Look below and pull out each line with the word "delete".

──────── Dataset

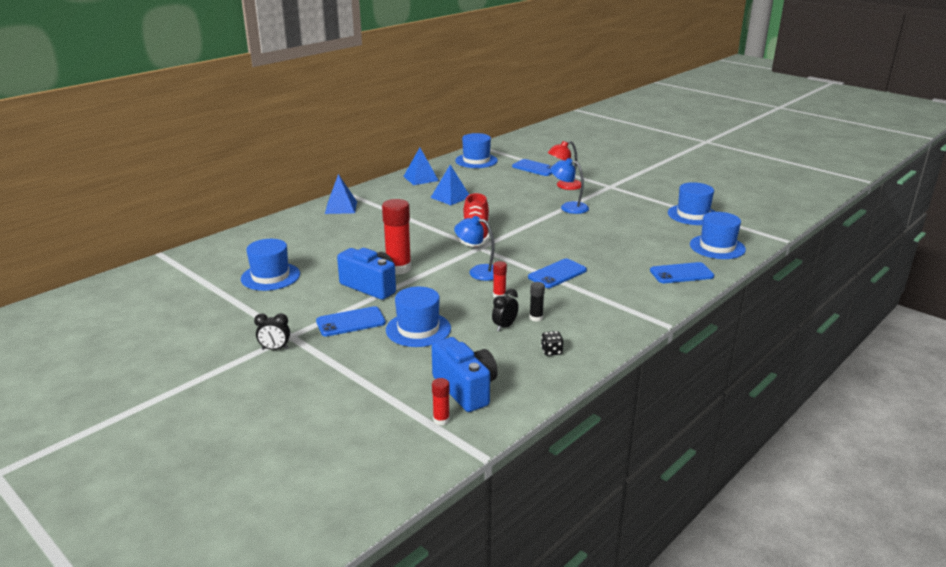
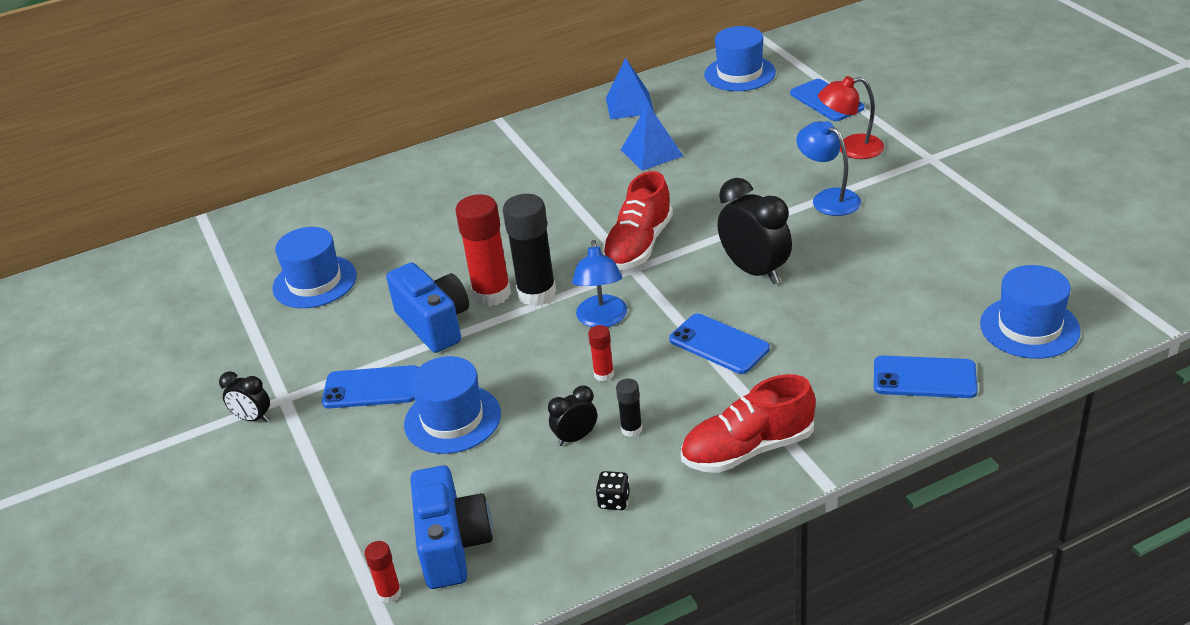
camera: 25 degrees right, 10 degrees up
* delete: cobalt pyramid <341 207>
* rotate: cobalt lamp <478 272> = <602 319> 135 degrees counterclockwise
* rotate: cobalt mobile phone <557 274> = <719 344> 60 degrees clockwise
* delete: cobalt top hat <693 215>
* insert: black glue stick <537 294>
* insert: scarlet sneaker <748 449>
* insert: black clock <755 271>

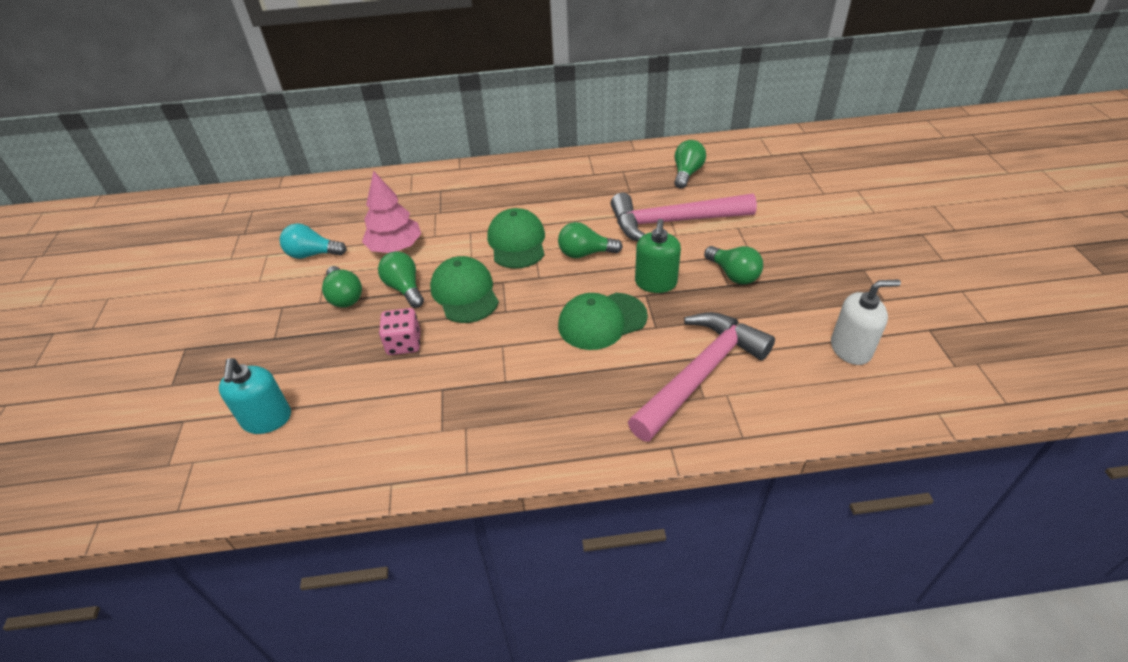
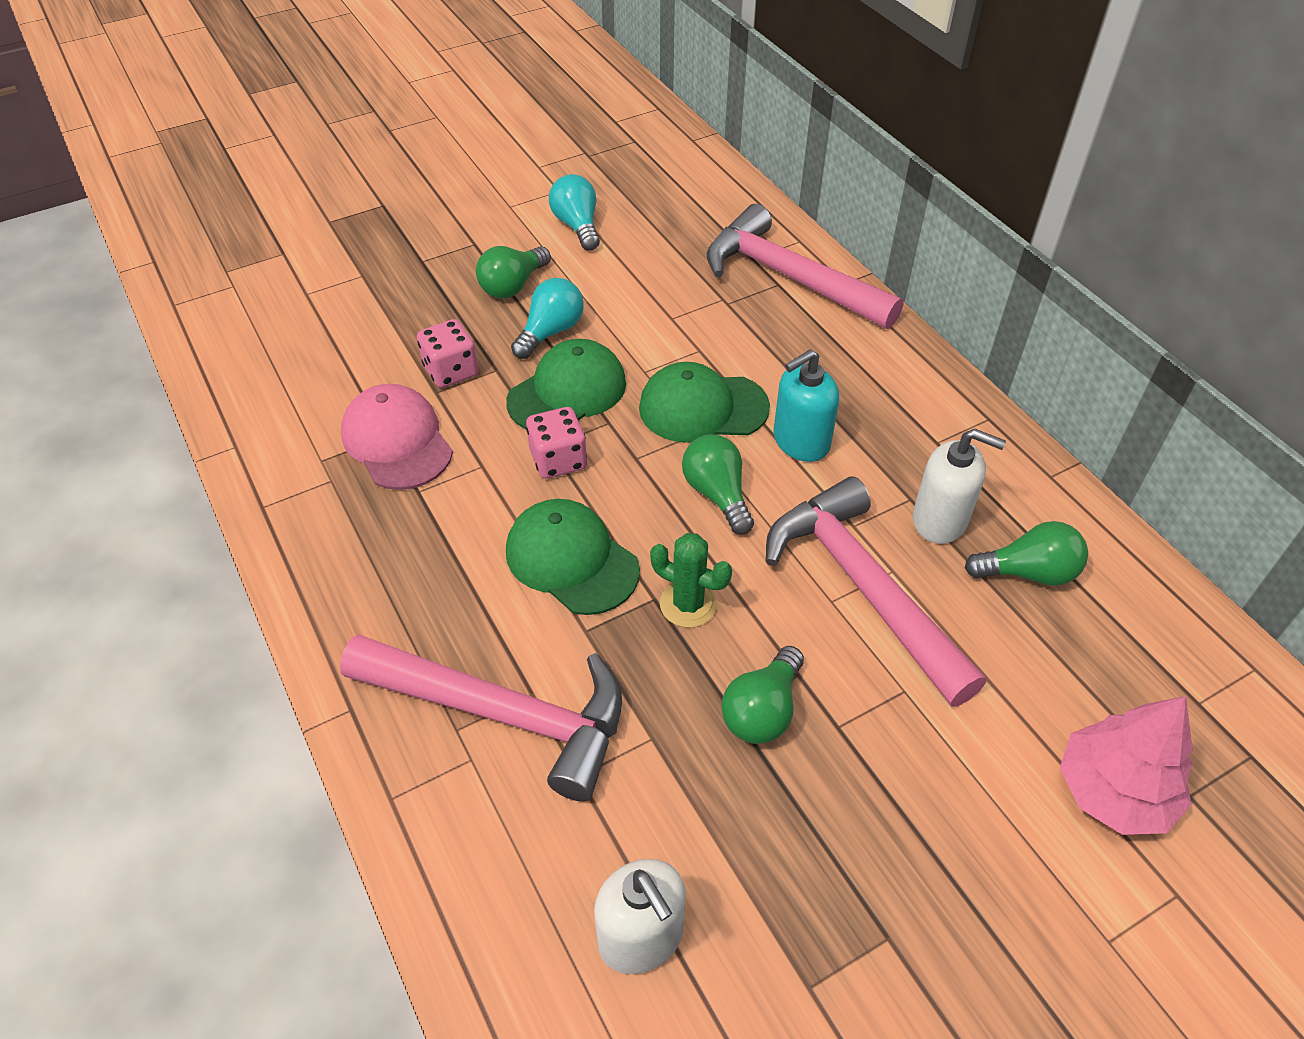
camera: 65 degrees right, 5 degrees up
* move: aqua pump bottle <267 419> to <800 441>
* move: pink tree <395 247> to <1113 791>
* recolor: green bulb <404 288> to aqua bulb <550 332>
* rotate: green cap <517 242> = <702 407> 150 degrees counterclockwise
* replace: green pump bottle <655 283> to green saguaro cactus <688 604>
* insert: pink cap <397 441>
* insert: pink dice <558 460>
* insert: pink hammer <789 278>
* insert: pure white pump bottle <940 520>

────────────────

**Answer area:**
* delete: cobalt pyramid <341 207>
* delete: cobalt top hat <693 215>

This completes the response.